**Material supplied**

== Segment start ==

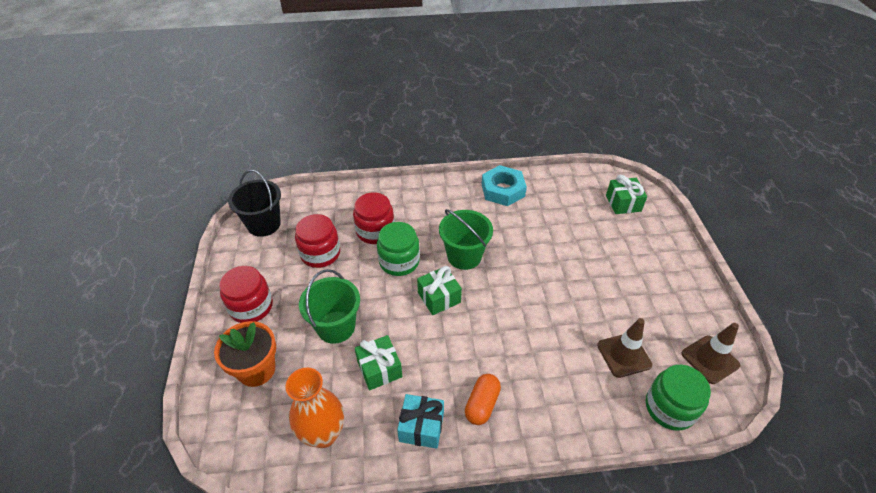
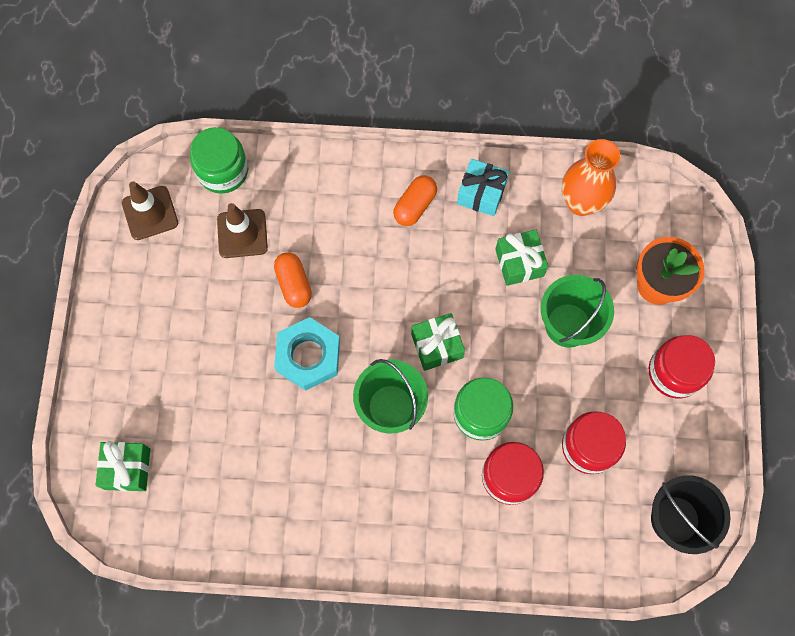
camera: 170 degrees left, 25 degrees up
(503, 190) = (301, 531): turquoise nut -> turquoise nut (308, 356)
(564, 323) = (294, 284): none -> orange capsule

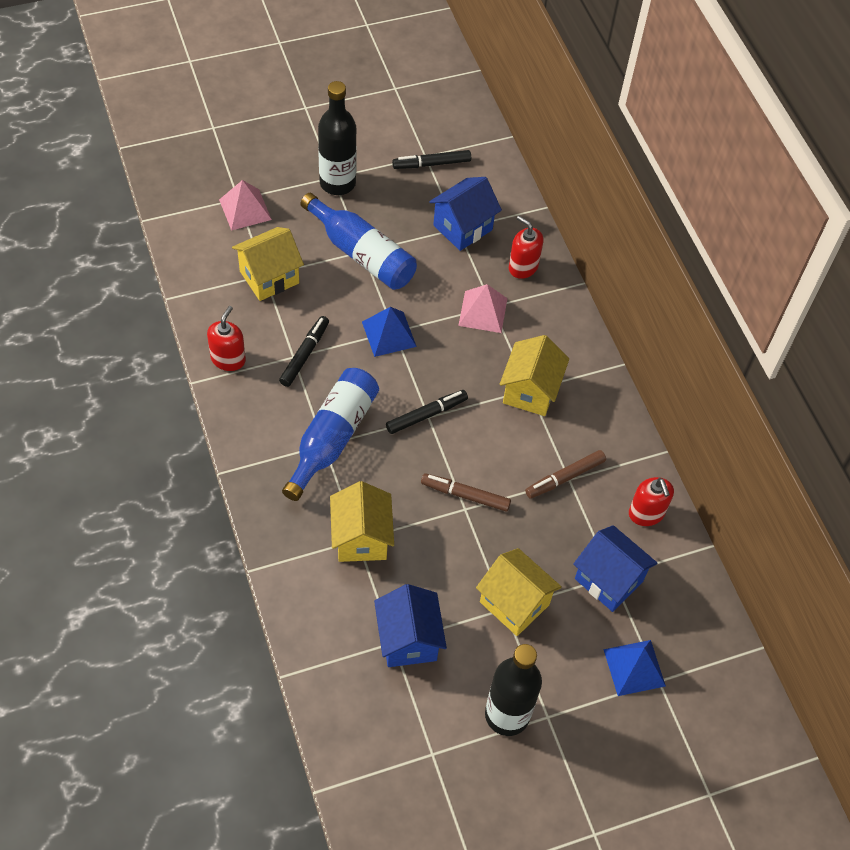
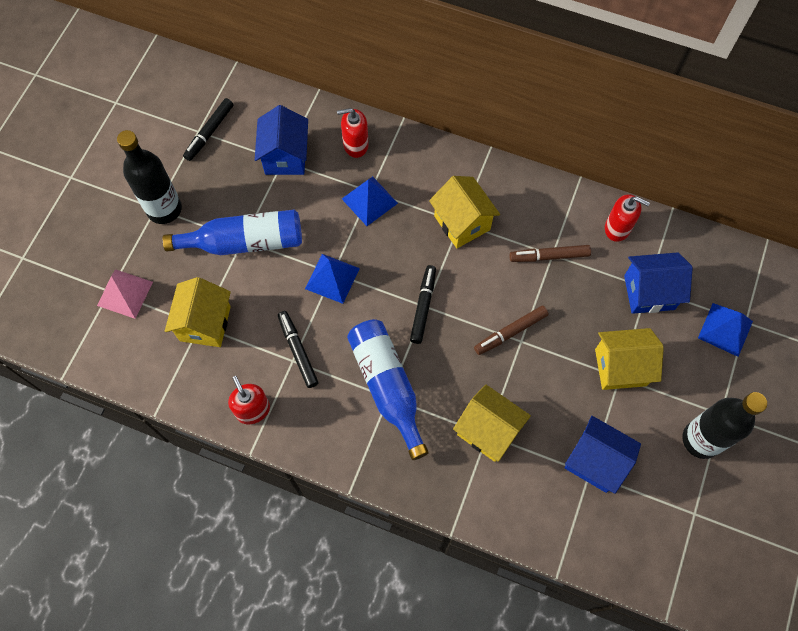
camera: 45 degrees left, 10 degrees up
(483, 312) = (369, 201): pink pyramid -> blue pyramid
(565, 477) = (549, 256): brown marker -> brown marker turned 75 degrees clockwise

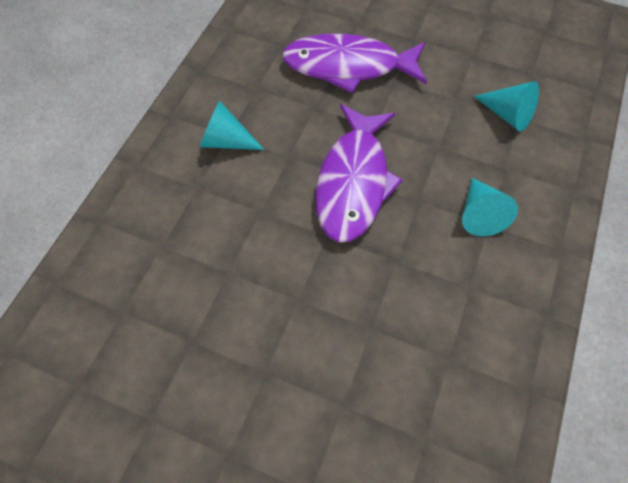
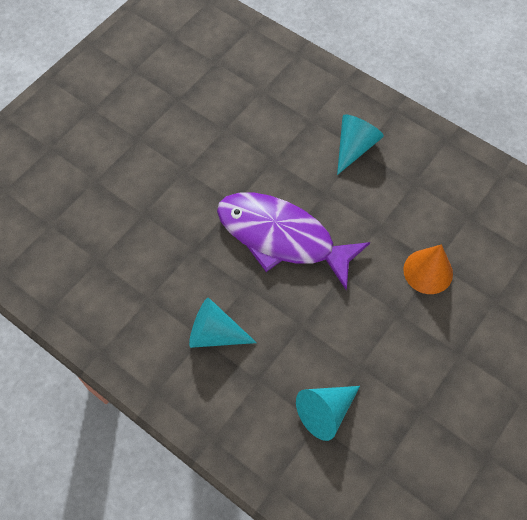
camera: 105 degrees right, 0 degrees up
(348, 66) = (428, 271): purple fish -> orange cone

== Segment end ==

**What the task asks**
Repeat, line for line and exactly, the material from its first line through the line that contains "camera: 105 degrees right, 0 degrees up", both ends included; no pictures belong in the copy.

**Worked solution**
camera: 170 degrees left, 25 degrees up
(503, 190) = (301, 531): turquoise nut -> turquoise nut (308, 356)
(564, 323) = (294, 284): none -> orange capsule

camera: 45 degrees left, 10 degrees up
(483, 312) = (369, 201): pink pyramid -> blue pyramid
(565, 477) = (549, 256): brown marker -> brown marker turned 75 degrees clockwise

camera: 105 degrees right, 0 degrees up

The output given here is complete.